(Coordinate-based change listings)
--- START ---

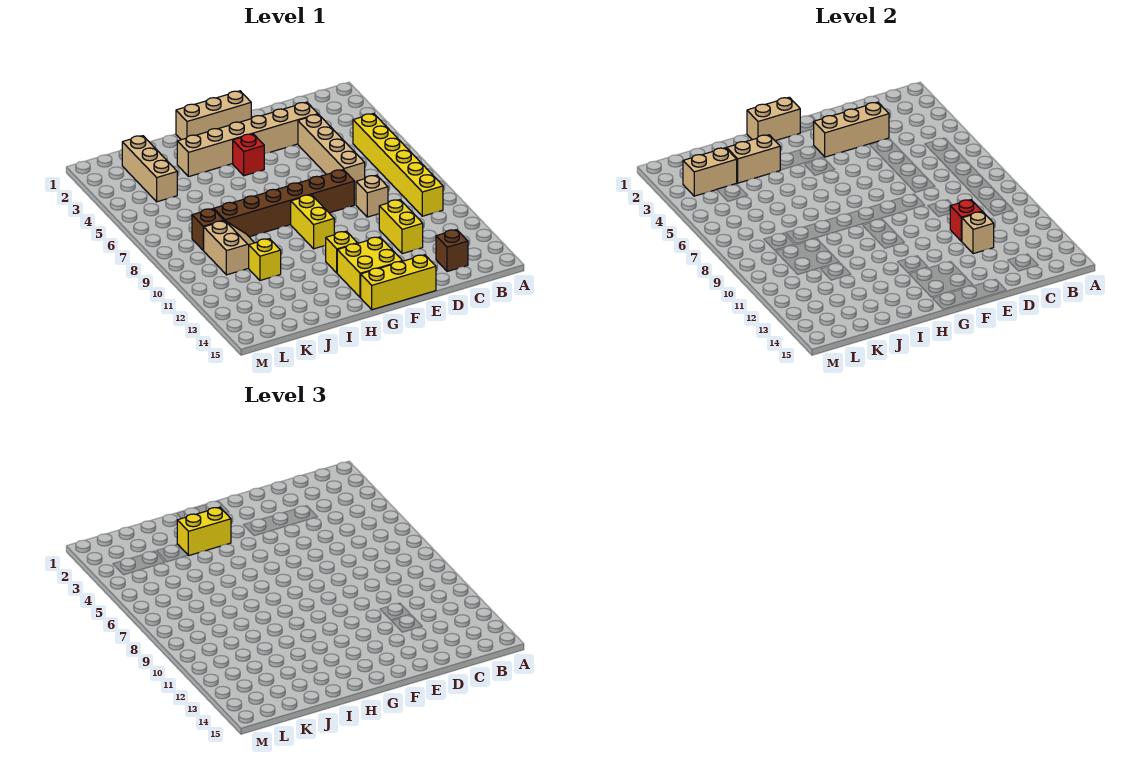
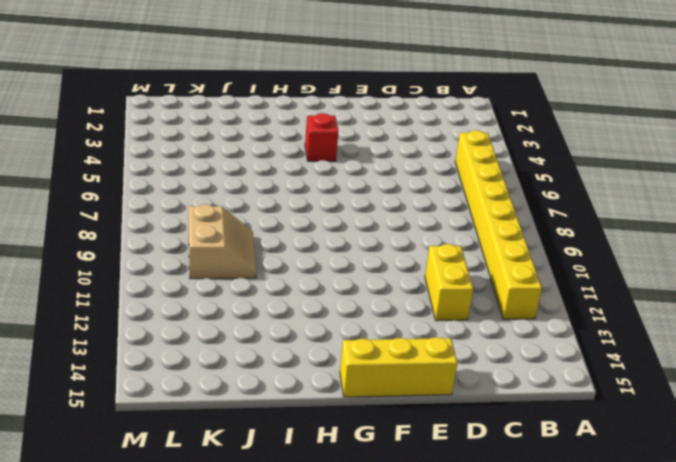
yellow 1x8 brick [455,130,542,319] -> yellow 1x6 brick [353,114,443,216]
none -> brown 1x1 brick [436,230,468,272]
none -> tan 1x6 brick [177,102,318,177]
none -> tan 1x4 brick [298,114,365,190]

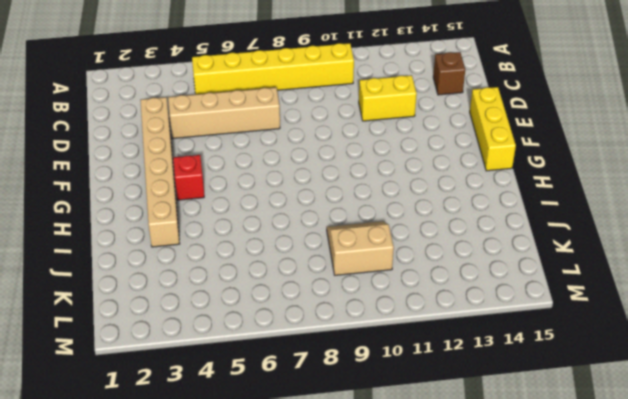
none -> tan 1x1 brick [356,175,388,217]
none -> brown 1x6 brick [214,170,354,237]
none -> tan 1x3 brick [176,91,251,140]

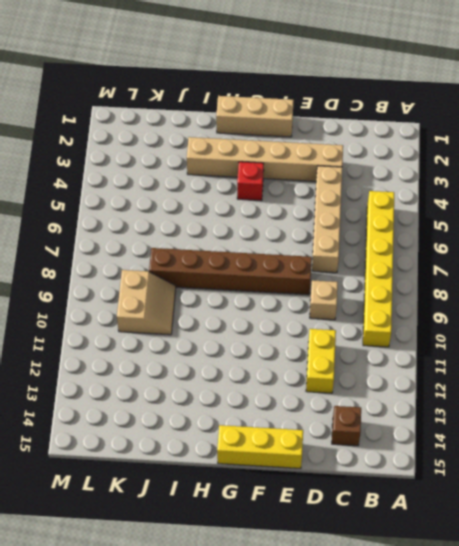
none -> yellow 2x2 brick [337,237,402,298]
none -> yellow 1x2 brick [291,195,334,249]
none -> yellow 1x1 brick [326,231,358,273]

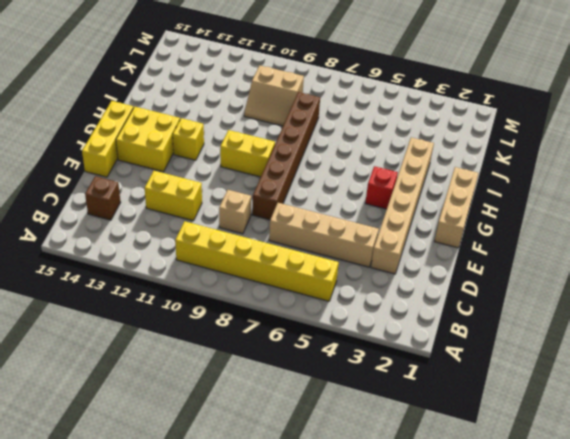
none -> yellow 1x1 brick [249,239,281,280]
none -> tan 1x3 brick [122,136,177,202]
none -> brown 1x1 brick [192,209,224,250]

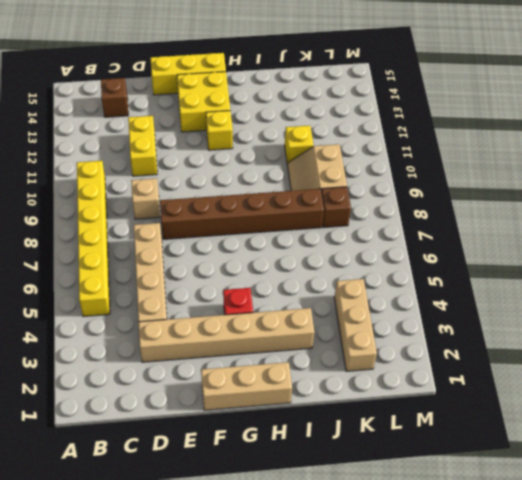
none -> yellow 1x2 brick [291,195,334,249]
none -> tan 1x3 brick [814,102,889,157]
none -> red 1x1 brick [950,200,982,241]

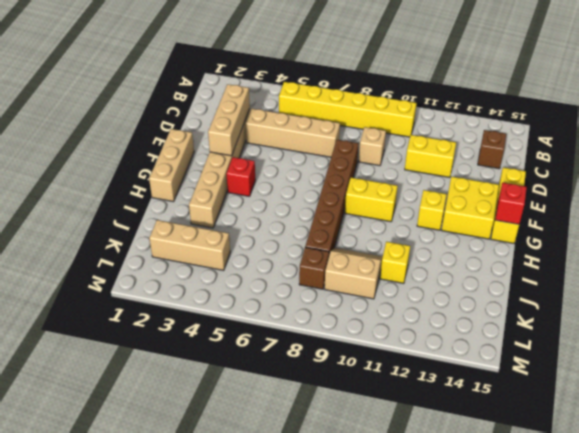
red 1x1 brick [495,183,527,224] -> red 1x1 brick moved to [950,200,982,241]
none -> tan 1x1 brick [962,212,994,254]
none -> tan 1x2 brick [747,97,800,141]
none -> tan 1x2 brick [727,135,780,183]

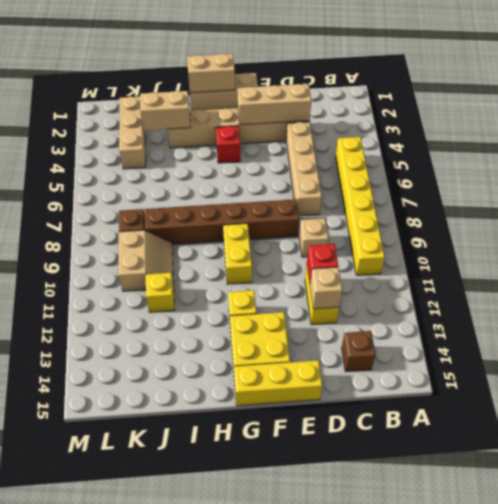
none -> tan 1x2 brick [683,148,737,196]
none -> yellow 1x2 brick [177,507,231,556]

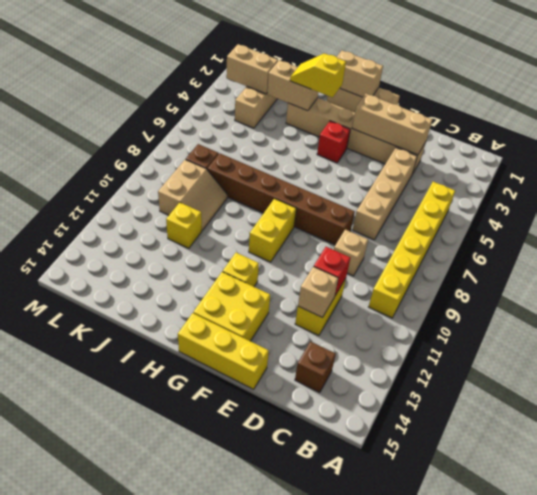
yellow 1x2 slope [290,53,346,97] -> yellow 1x2 brick [177,507,231,556]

--- END ---

_Task directions_:
Repeat exactly the line containing "none -> tan 1x3 brick [122,136,177,202]" and every line after it through the end of the records, and nothing else. Leave the pictures out.

_Answer to the problem_:
none -> tan 1x3 brick [122,136,177,202]
none -> brown 1x1 brick [192,209,224,250]

none -> yellow 1x2 brick [291,195,334,249]
none -> tan 1x3 brick [814,102,889,157]
none -> red 1x1 brick [950,200,982,241]

red 1x1 brick [495,183,527,224] -> red 1x1 brick moved to [950,200,982,241]
none -> tan 1x1 brick [962,212,994,254]
none -> tan 1x2 brick [747,97,800,141]
none -> tan 1x2 brick [727,135,780,183]

none -> tan 1x2 brick [683,148,737,196]
none -> yellow 1x2 brick [177,507,231,556]

yellow 1x2 slope [290,53,346,97] -> yellow 1x2 brick [177,507,231,556]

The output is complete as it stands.